(Dataset entries)

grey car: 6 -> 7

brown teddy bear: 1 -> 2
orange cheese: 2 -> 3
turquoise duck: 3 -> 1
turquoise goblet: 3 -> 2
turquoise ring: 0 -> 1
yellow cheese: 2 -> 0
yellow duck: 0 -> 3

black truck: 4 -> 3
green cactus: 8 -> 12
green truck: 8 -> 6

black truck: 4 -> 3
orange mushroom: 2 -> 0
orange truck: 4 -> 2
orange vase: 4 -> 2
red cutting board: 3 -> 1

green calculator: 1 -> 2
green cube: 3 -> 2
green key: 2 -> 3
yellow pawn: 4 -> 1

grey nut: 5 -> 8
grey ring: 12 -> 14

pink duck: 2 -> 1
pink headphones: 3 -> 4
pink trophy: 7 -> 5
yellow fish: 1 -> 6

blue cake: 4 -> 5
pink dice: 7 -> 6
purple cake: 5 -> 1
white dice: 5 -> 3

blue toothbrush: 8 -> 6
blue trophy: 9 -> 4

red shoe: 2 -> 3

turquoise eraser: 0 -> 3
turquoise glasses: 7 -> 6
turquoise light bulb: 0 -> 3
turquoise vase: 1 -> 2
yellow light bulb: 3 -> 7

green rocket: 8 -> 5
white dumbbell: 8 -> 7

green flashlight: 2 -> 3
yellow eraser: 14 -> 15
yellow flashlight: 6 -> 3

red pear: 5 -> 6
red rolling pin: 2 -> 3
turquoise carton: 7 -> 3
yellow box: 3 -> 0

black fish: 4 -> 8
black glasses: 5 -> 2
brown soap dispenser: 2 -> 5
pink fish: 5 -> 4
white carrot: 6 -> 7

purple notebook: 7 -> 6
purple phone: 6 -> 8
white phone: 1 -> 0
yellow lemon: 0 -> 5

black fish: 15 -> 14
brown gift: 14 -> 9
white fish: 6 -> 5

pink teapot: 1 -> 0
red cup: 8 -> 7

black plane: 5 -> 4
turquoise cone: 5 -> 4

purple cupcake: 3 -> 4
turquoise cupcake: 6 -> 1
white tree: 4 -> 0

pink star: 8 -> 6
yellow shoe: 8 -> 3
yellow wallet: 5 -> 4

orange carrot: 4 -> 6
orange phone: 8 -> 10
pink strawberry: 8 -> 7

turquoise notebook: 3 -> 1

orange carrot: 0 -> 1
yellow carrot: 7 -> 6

(End Dataset entries)

* Exercise description
From the entries above, show each line that includes the string "orange".

* Task answer
orange cheese: 2 -> 3
orange mushroom: 2 -> 0
orange truck: 4 -> 2
orange vase: 4 -> 2
orange carrot: 4 -> 6
orange phone: 8 -> 10
orange carrot: 0 -> 1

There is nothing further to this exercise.